_Supplied entries_
○ ○ ○

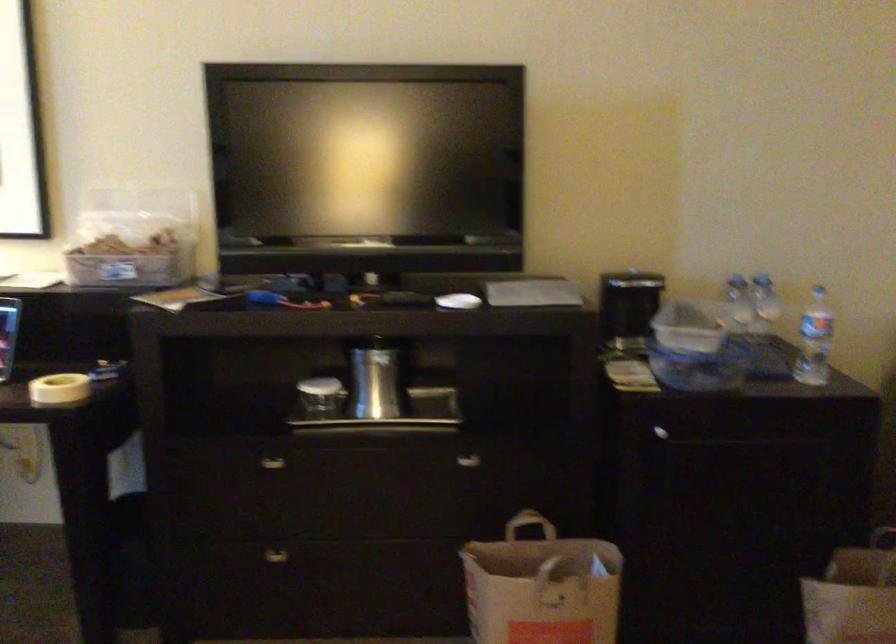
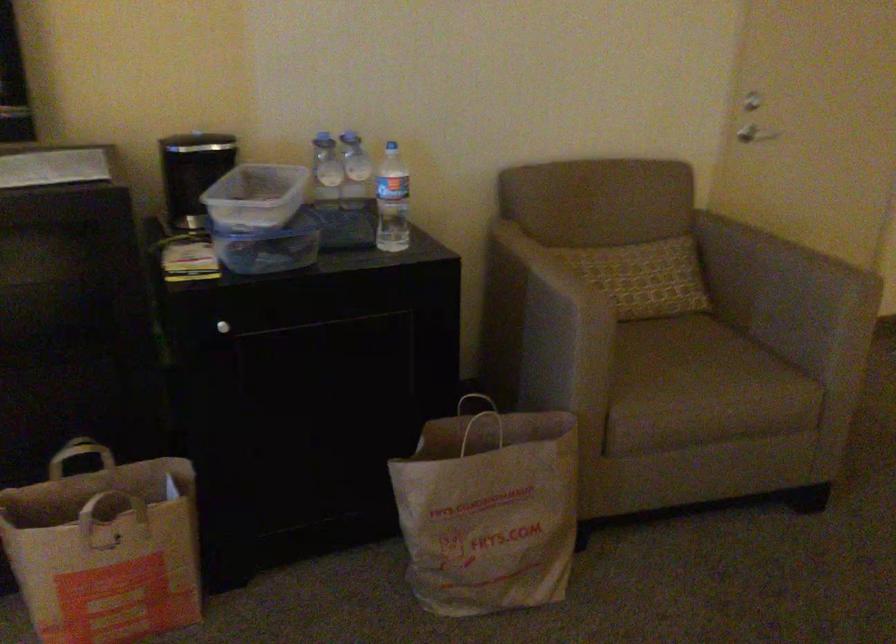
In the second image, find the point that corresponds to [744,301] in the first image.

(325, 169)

○ ○ ○

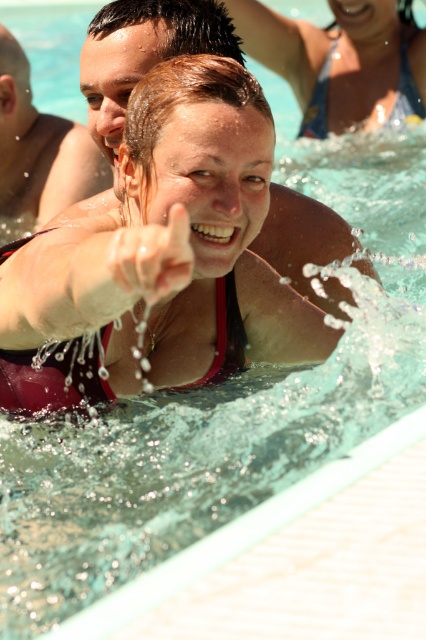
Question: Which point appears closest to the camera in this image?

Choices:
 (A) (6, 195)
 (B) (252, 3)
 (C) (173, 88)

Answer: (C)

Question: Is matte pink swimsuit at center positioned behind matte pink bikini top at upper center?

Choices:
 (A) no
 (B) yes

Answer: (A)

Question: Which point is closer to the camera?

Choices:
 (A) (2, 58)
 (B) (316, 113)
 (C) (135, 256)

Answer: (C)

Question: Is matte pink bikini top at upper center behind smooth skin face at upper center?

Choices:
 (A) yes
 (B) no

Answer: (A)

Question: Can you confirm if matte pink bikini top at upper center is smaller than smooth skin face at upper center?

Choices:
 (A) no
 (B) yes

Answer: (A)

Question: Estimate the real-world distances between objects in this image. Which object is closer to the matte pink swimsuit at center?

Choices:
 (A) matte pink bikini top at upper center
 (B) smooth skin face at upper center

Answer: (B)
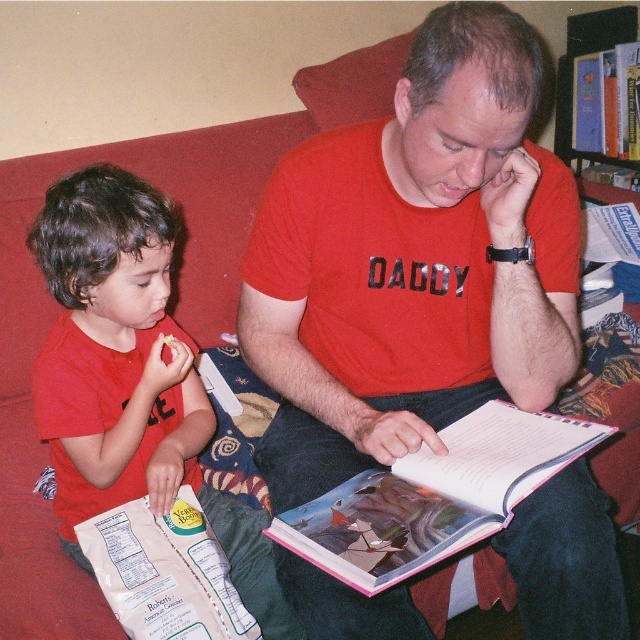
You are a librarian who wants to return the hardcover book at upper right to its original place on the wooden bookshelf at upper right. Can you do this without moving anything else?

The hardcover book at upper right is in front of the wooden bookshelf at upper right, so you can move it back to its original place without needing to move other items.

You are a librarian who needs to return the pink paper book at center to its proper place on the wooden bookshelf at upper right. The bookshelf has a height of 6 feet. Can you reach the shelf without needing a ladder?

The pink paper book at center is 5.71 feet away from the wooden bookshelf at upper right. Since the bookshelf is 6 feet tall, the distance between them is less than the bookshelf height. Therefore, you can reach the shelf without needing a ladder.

○ ○ ○

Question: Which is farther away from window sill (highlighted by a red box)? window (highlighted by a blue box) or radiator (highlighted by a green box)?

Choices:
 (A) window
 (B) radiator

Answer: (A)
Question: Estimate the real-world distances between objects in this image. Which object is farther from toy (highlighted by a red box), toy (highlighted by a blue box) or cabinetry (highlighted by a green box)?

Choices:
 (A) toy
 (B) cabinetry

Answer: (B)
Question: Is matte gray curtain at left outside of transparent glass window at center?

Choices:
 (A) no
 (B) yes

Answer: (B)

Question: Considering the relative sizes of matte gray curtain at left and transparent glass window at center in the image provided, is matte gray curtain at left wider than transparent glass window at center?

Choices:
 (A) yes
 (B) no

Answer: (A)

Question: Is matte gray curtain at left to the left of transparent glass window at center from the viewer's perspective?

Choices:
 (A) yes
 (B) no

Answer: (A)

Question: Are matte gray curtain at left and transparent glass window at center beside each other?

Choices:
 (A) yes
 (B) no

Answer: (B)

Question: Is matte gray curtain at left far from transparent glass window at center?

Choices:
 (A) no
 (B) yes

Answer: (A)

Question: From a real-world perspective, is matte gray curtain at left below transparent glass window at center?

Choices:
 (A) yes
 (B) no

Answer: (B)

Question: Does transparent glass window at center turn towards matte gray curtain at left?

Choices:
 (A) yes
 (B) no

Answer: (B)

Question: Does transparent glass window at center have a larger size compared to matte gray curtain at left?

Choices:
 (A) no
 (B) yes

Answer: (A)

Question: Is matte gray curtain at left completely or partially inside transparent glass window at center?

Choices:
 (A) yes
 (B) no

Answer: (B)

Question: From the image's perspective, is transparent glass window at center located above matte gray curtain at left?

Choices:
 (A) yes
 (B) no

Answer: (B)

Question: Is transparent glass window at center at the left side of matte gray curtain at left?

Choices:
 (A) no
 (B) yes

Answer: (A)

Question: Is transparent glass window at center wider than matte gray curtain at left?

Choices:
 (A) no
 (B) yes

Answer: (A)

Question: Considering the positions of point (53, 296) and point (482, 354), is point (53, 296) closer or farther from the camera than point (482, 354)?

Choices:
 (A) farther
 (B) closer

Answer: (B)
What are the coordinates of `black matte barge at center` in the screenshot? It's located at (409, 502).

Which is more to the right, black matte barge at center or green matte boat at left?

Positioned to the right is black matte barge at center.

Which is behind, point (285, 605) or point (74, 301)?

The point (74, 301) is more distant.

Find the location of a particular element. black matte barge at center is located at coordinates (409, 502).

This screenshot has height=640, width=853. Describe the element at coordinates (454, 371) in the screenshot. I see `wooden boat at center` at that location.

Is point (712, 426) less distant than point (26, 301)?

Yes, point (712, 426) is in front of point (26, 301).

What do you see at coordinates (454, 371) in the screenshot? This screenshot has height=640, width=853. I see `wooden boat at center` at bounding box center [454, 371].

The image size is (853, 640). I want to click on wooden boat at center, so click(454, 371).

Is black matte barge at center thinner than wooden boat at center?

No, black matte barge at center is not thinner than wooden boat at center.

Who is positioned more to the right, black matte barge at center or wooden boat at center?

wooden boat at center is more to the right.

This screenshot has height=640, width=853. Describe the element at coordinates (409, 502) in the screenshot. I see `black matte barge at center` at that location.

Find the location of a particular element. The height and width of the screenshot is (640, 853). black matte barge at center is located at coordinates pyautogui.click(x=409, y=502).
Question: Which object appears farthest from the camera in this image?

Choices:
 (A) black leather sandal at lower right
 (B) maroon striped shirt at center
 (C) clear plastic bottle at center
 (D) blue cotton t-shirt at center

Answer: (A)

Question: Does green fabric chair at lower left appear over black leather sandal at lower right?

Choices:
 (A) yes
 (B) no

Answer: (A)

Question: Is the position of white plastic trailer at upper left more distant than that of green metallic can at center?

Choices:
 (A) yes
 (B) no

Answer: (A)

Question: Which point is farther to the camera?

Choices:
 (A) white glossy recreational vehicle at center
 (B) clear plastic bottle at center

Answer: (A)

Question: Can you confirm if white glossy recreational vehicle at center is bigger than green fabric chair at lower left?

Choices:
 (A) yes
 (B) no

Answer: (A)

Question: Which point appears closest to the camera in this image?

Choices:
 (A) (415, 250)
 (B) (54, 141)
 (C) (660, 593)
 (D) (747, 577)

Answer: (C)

○ ○ ○

_Work required_
Pick out every line in the data above that contains the word "other" and copy each one. Case counts.

_Task response_
The hardcover book at upper right is in front of the wooden bookshelf at upper right, so you can move it back to its original place without needing to move other items.
Question: Are matte gray curtain at left and transparent glass window at center beside each other?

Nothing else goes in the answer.